### Problem statement
Every record is to be printed exactly as written; pictures are to be omitted.

** Records for this exercise follows **

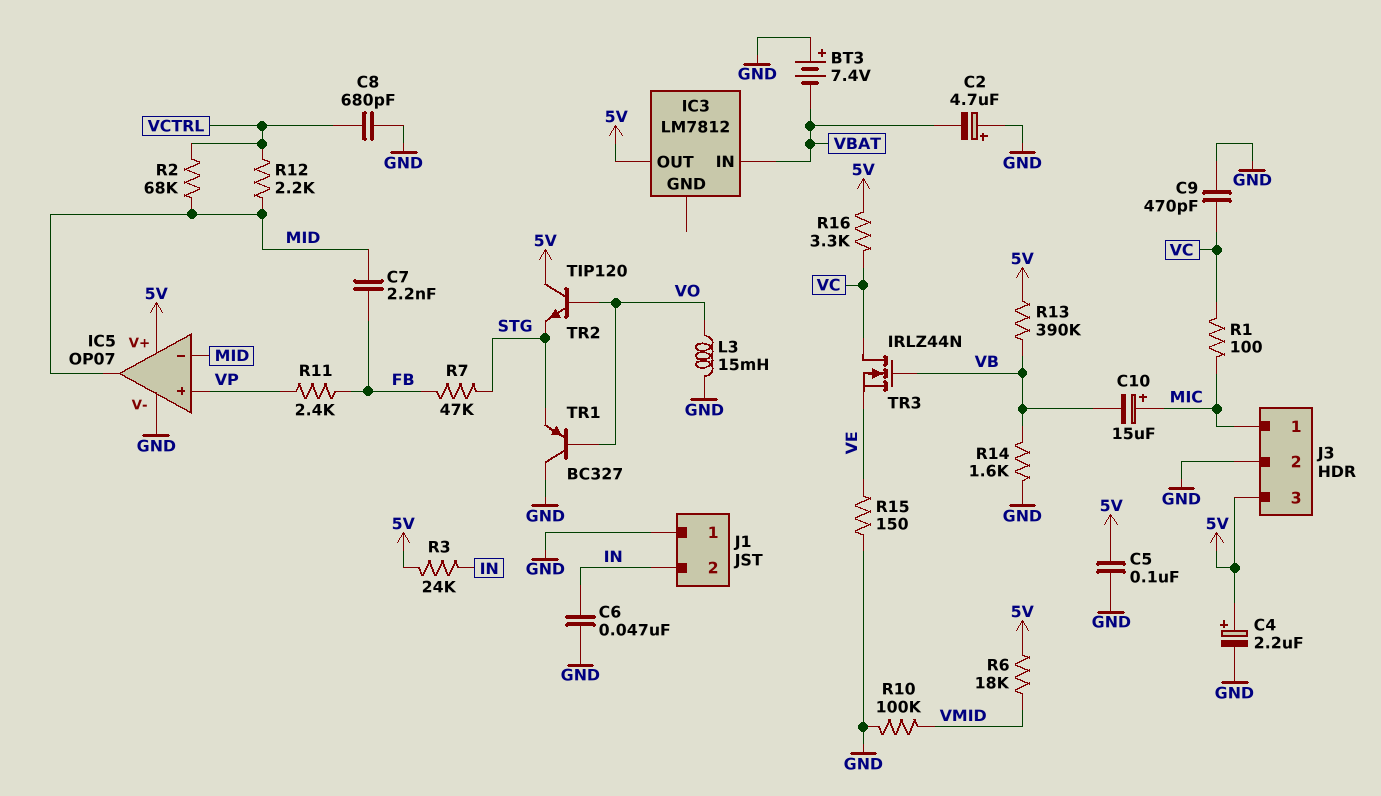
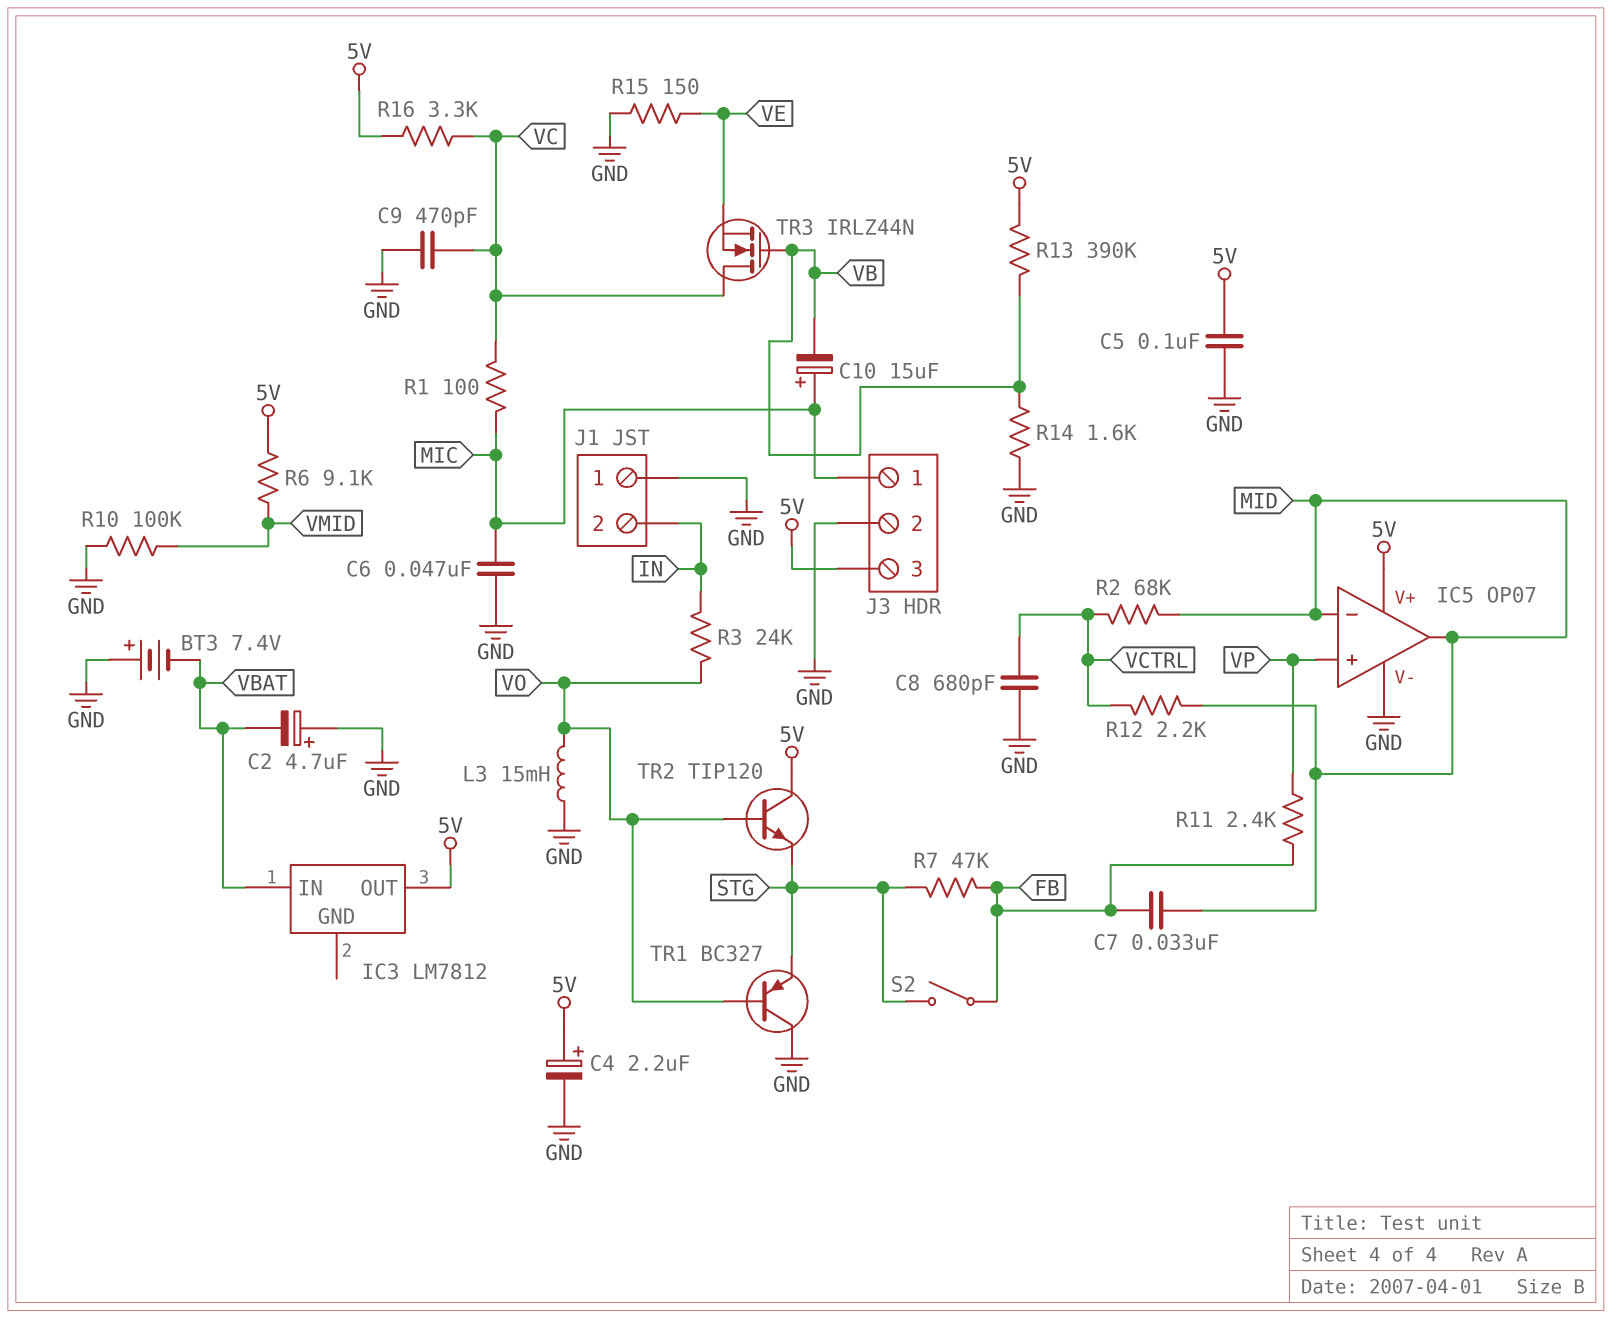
C6: 47nF (GND, IN) -> 47nF (GND, MIC)
C7: 2.2nF (FB, MID) -> 33nF (FB, MID)
R3: 24k (5V, IN) -> 24k (IN, VO)
R6: 18k (5V, VMID) -> 9.1k (5V, VMID)
S2: none -> switch (FB, STG)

** End of Records for this exercise **

### Reply to the exercise
C6: 47nF (GND, IN) -> 47nF (GND, MIC)
C7: 2.2nF (FB, MID) -> 33nF (FB, MID)
R3: 24k (5V, IN) -> 24k (IN, VO)
R6: 18k (5V, VMID) -> 9.1k (5V, VMID)
S2: none -> switch (FB, STG)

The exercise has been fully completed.